[REQUIRED ACTION] Only the lines from the one containing "L1: 1mH (NET9, VIN) -> 10uH (NET9, VIN)" to the end of the data are wanted; print them exactly as they appear.

[Itemized modification records]

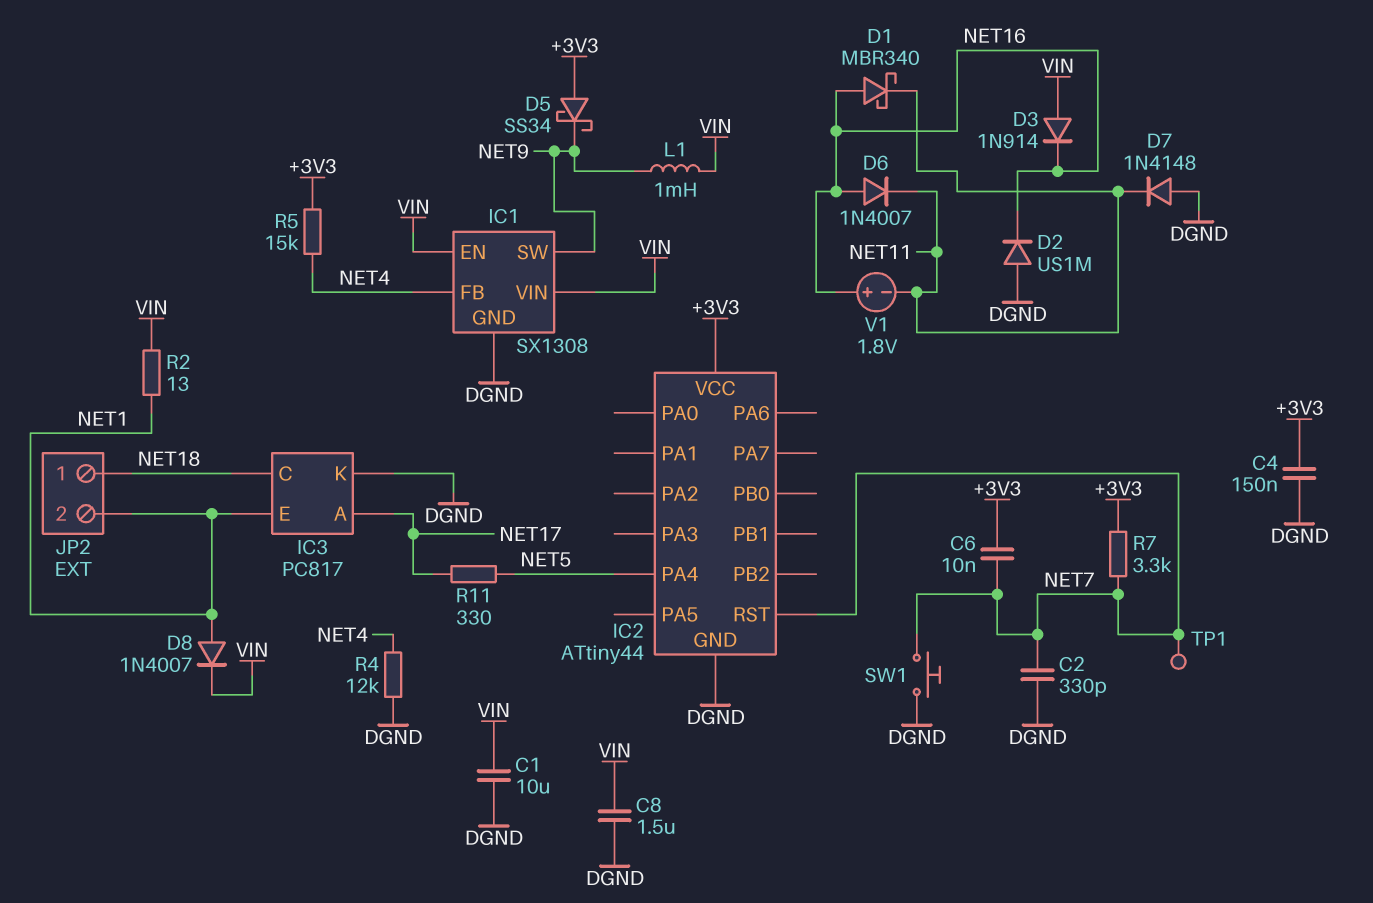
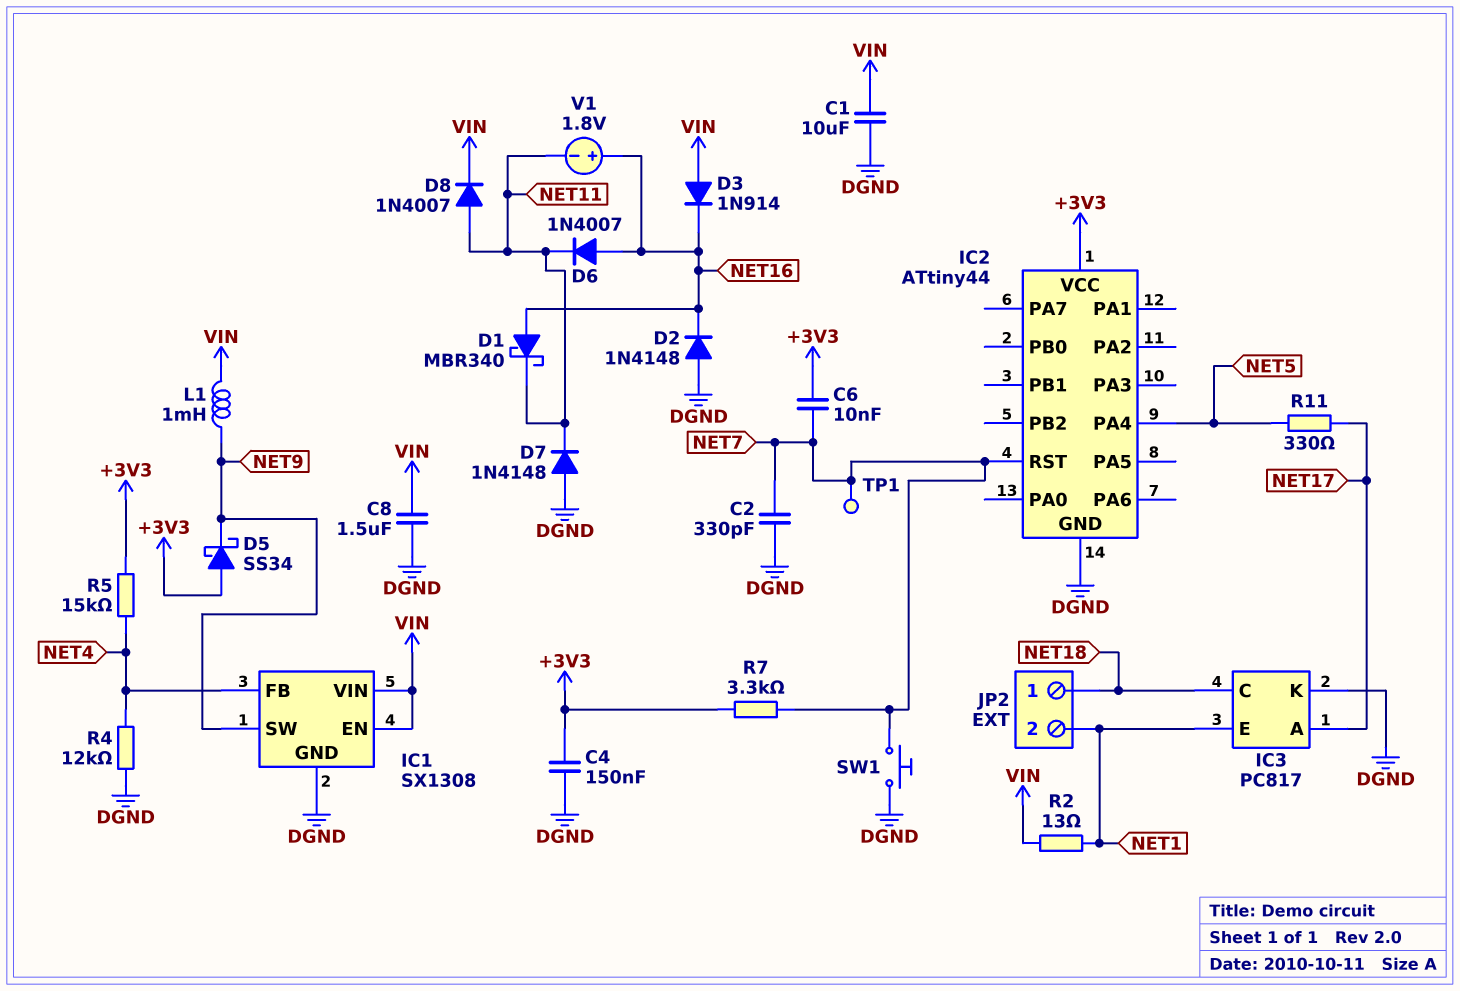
D2: diode US1M (A DGND, K NET16) -> diode 1N4148 (A DGND, K NET16)
D8: diode 1N4007 (A NET1, K VIN) -> diode 1N4007 (A NET11, K VIN)

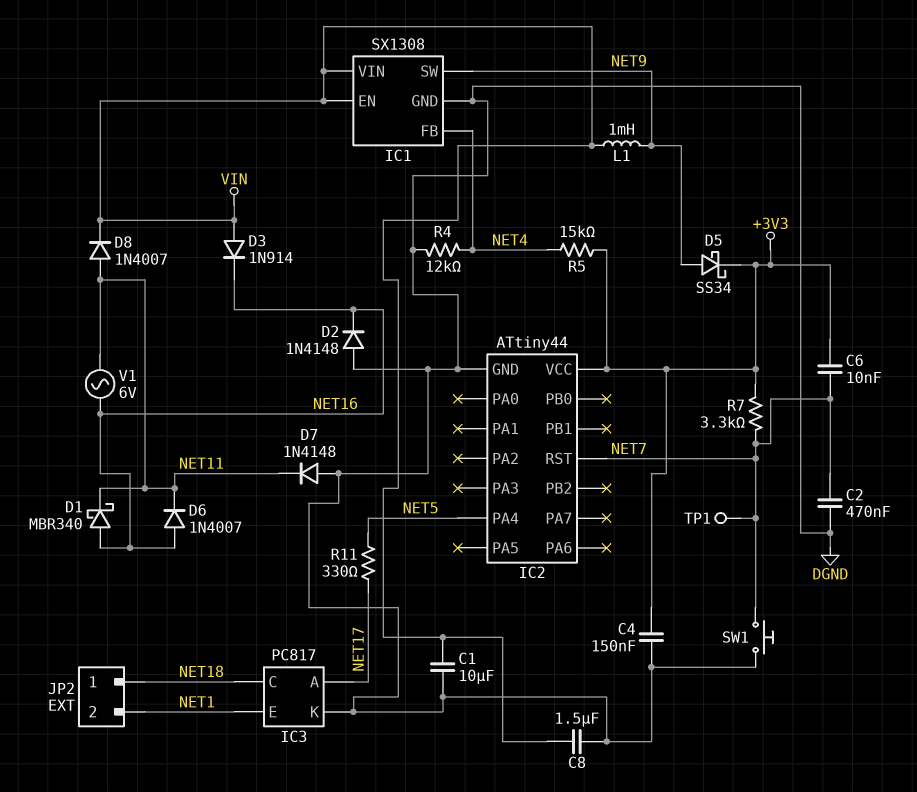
C2: 330pF (DGND, NET7) -> 470nF (DGND, NET7)
D5: schottky SS34 (A +3V3, K NET9) -> schottky SS34 (A NET9, K +3V3)
R2: 13 (NET1, VIN) -> none
V1: 1.8V (plus NET16, minus NET11) -> AC 6V (NET11, NET16)

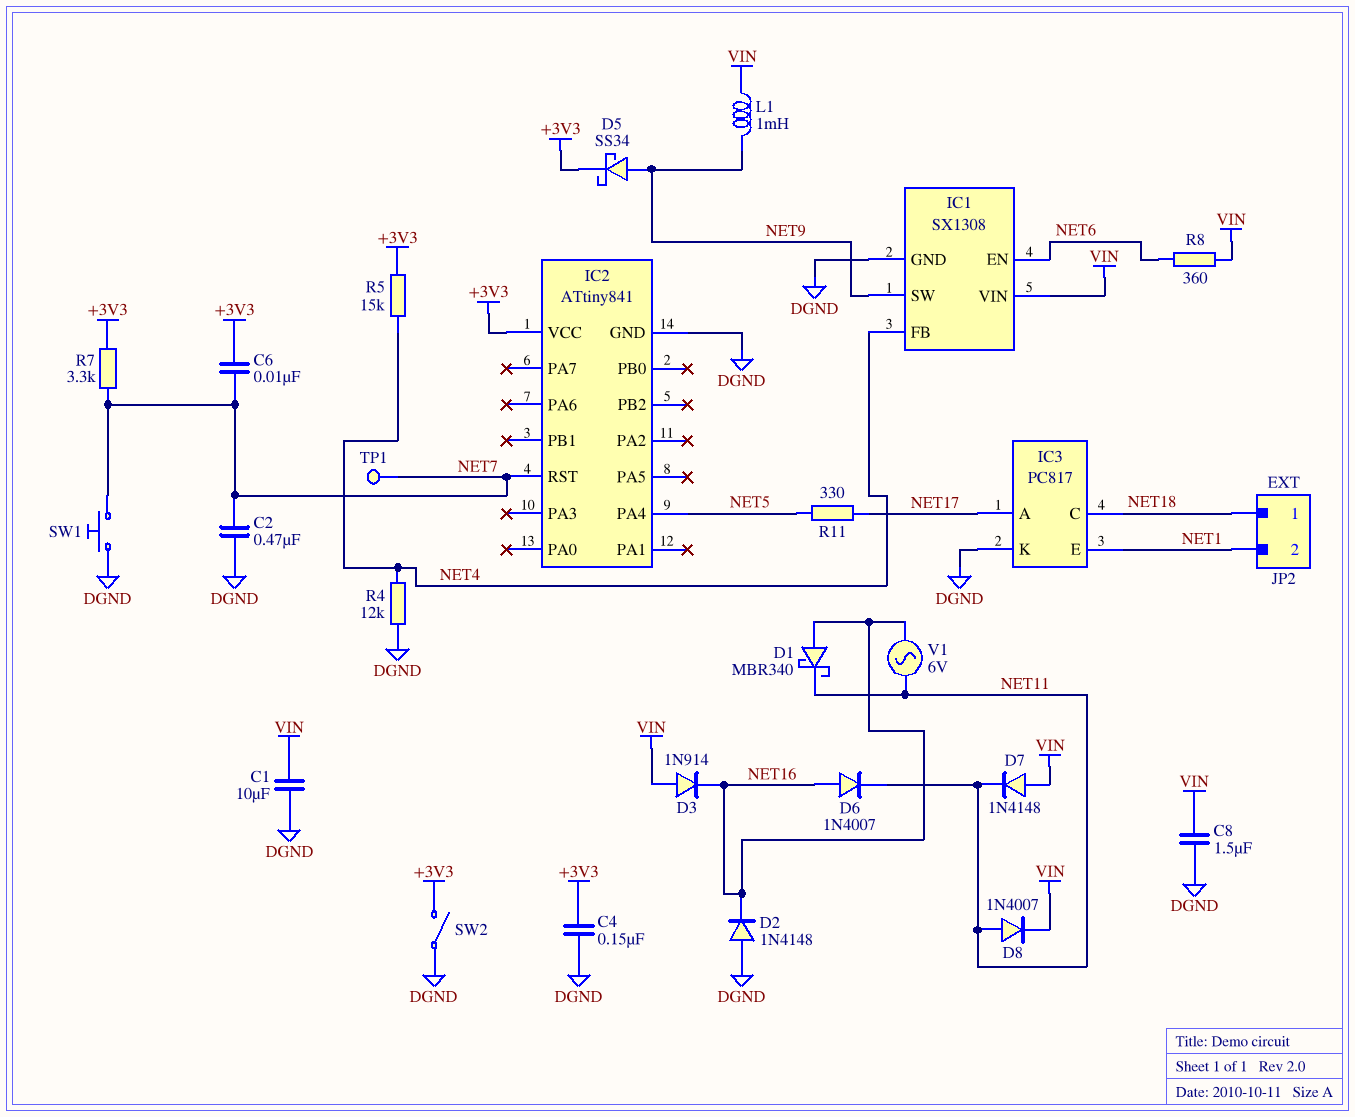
D7: diode 1N4148 (A DGND, K NET11) -> diode 1N4148 (A VIN, K NET11)
IC1 pin EN: VIN -> NET6
IC2: ATtiny44 -> ATtiny841
R8: none -> 360 (NET6, VIN)
SW2: none -> switch (+3V3, DGND)

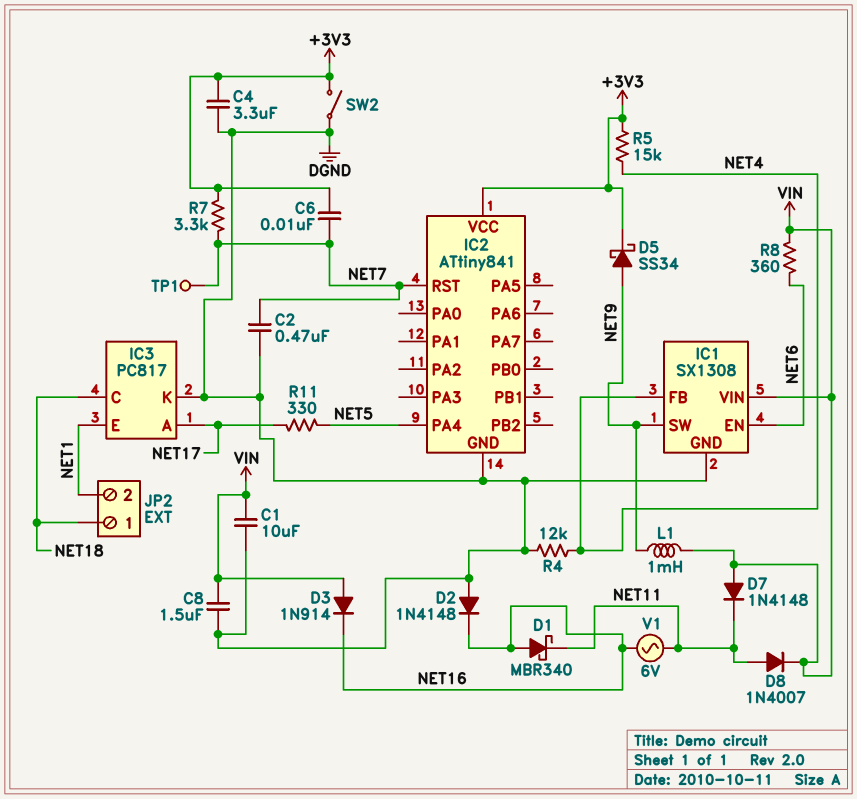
C4: 150nF (+3V3, DGND) -> 3.3uF (+3V3, DGND)
D6: diode 1N4007 (A NET16, K NET11) -> none
SW1: button (DGND, NET7) -> none

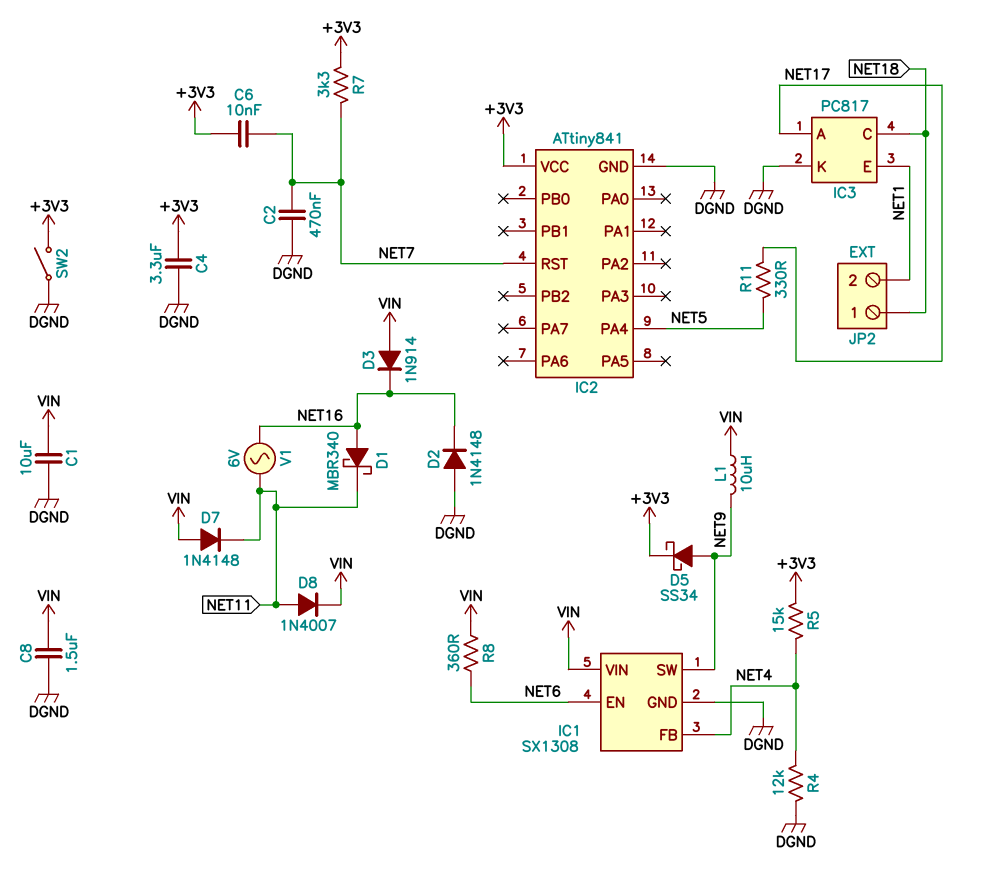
L1: 1mH (NET9, VIN) -> 10uH (NET9, VIN)
TP1: test point (NET7) -> none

[SOLUTION TO THIS EXERCISE]
L1: 1mH (NET9, VIN) -> 10uH (NET9, VIN)
TP1: test point (NET7) -> none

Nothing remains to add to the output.